>>

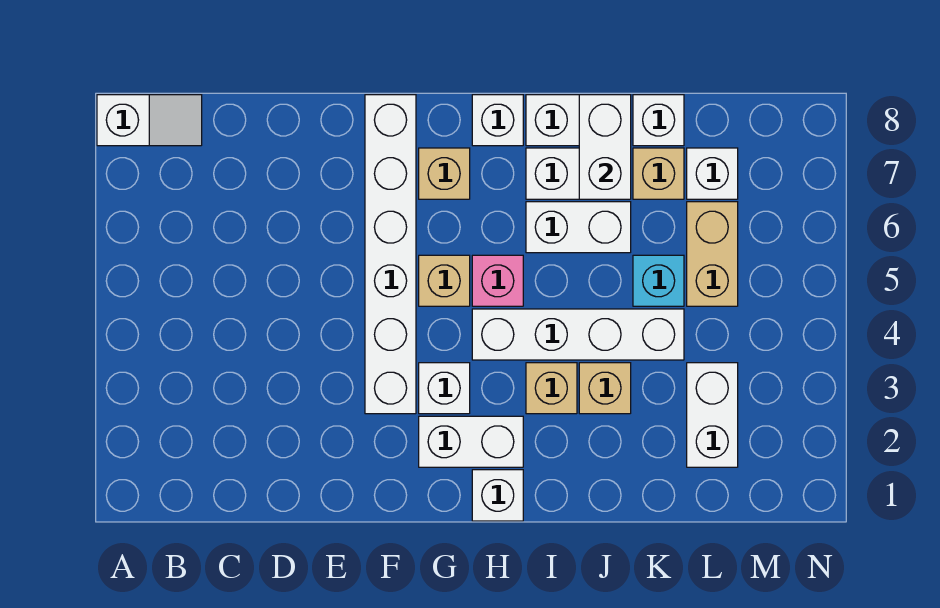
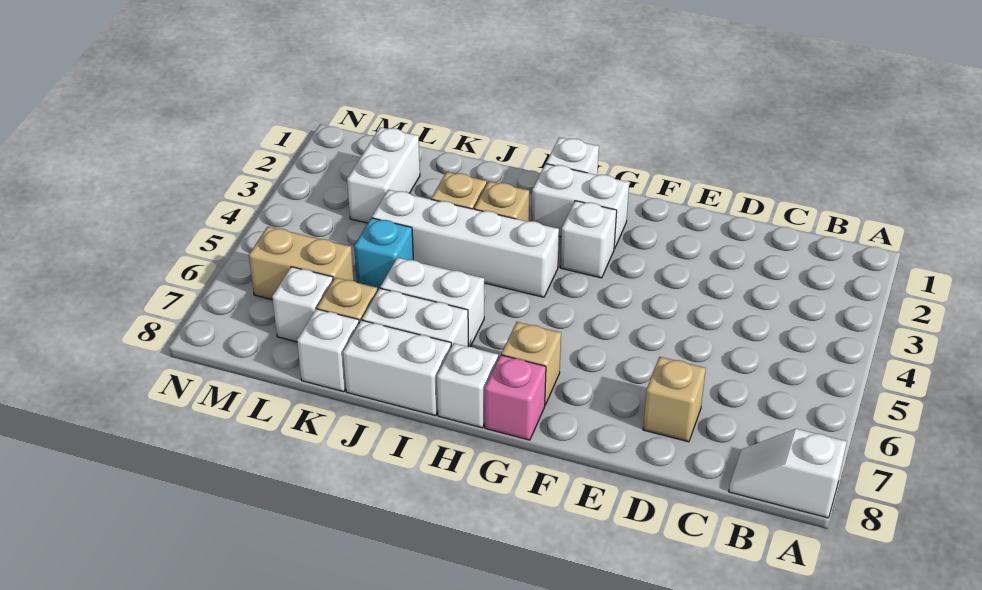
white brick F3:F8 level 1 -> none
tan brick G5 level 1 -> tan brick D7 level 1
pink brick H5 level 1 -> pink brick G8 level 1
white brick J7:J8 level 2 -> none
tan brick L5:L6 level 1 -> tan brick L6:M6 level 1

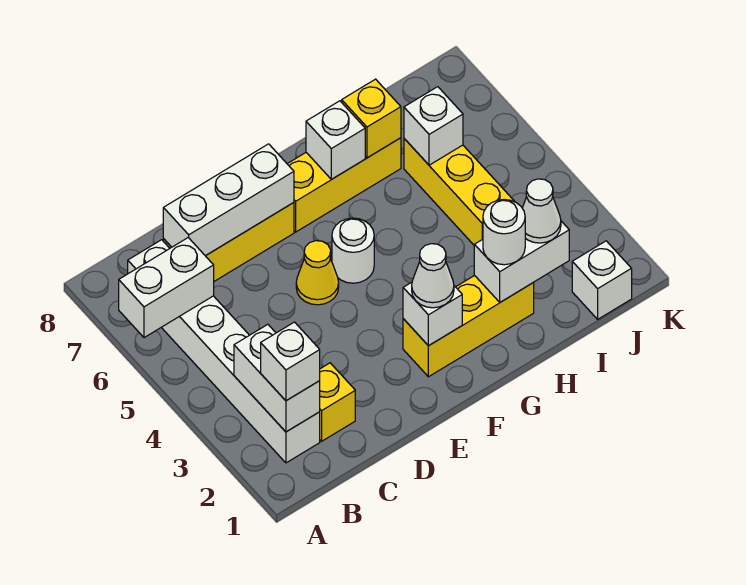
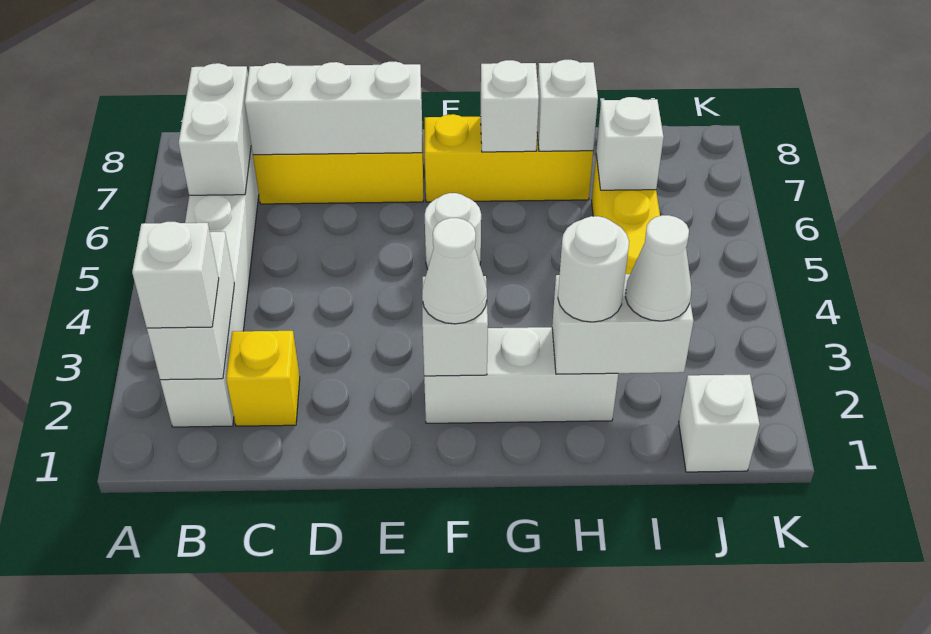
white brick A6:B6 level 2 -> white brick B6:B7 level 2
yellow cone E5 level 1 -> none
yellow brick F2:H2 level 1 -> white brick F2:H2 level 1
yellow brick H7 level 2 -> white brick H7 level 2

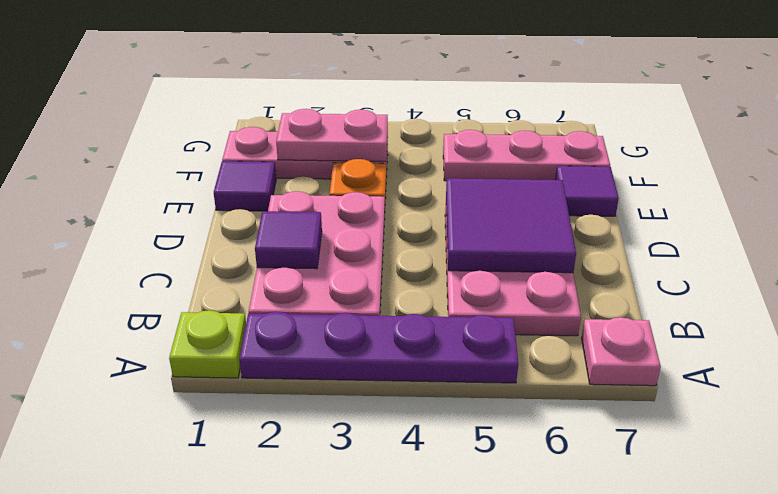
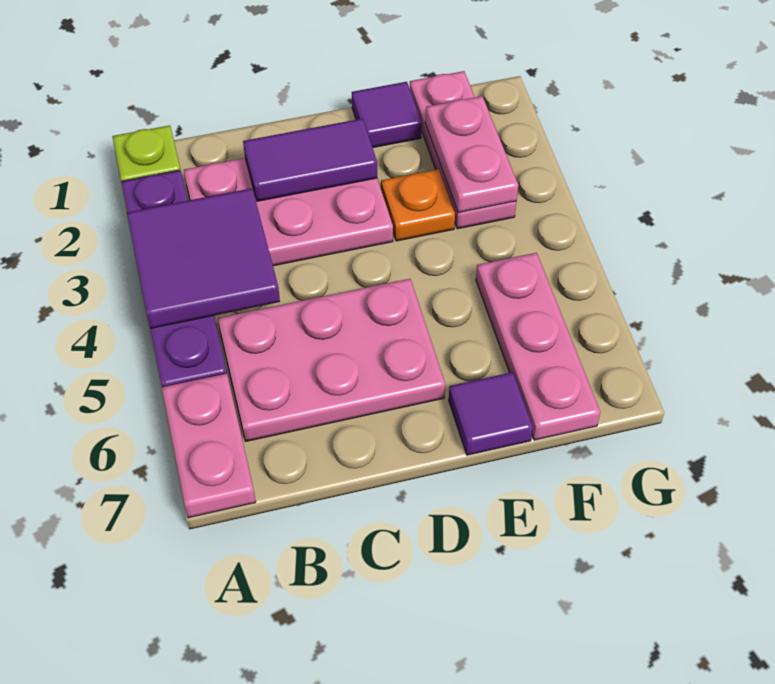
pink plate A7 level 1 -> pink plate A6:A7 level 1
purple tile C2 level 2 -> purple tile C2:D2 level 2
purple tile C5:D6 level 2 -> purple tile A3:B4 level 2

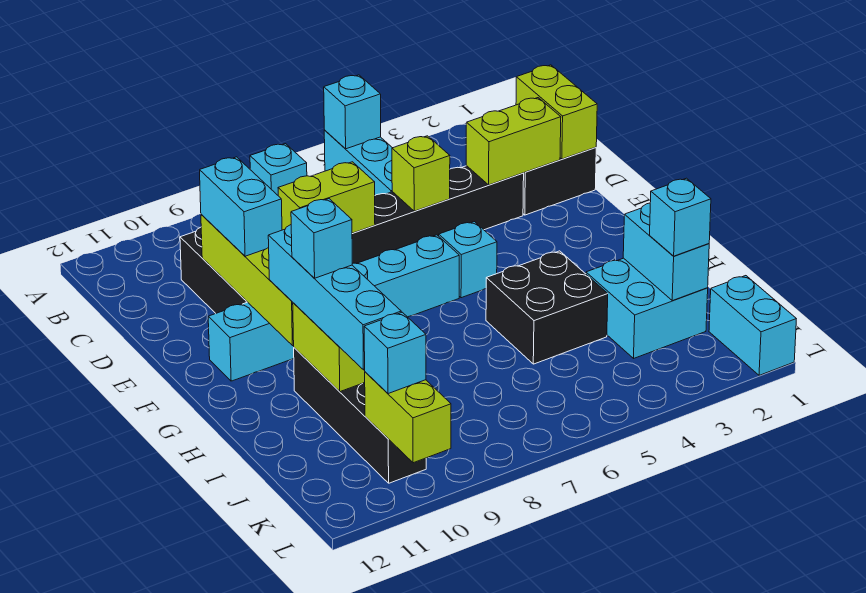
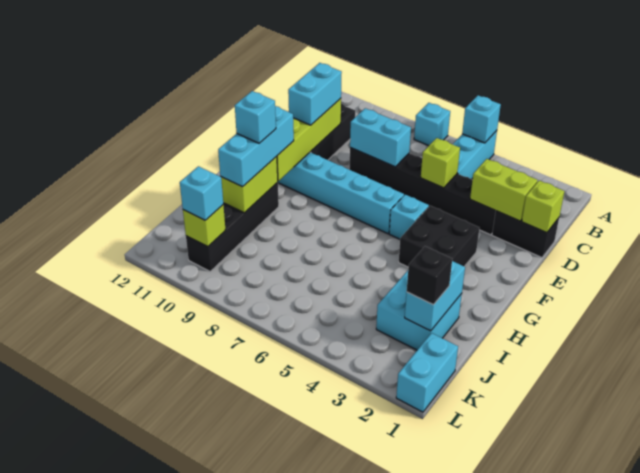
lime brick C1:D1 level 2 -> lime brick D1 level 2
lime brick D7:D8 level 2 -> cyan brick D7:D8 level 2
cyan brick G10:J10 level 3 -> cyan brick G10:I10 level 3
black brick H4:I5 level 1 -> black brick F3:G4 level 1
cyan brick J2 level 3 -> black brick J2 level 3
lime brick K10:L10 level 2 -> lime brick K10 level 2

<<

TASK GOAL:
The lines in the records above that include the word "lime" must be copied out.

WRITTEN RESPONSE:
lime brick C1:D1 level 2 -> lime brick D1 level 2
lime brick D7:D8 level 2 -> cyan brick D7:D8 level 2
lime brick K10:L10 level 2 -> lime brick K10 level 2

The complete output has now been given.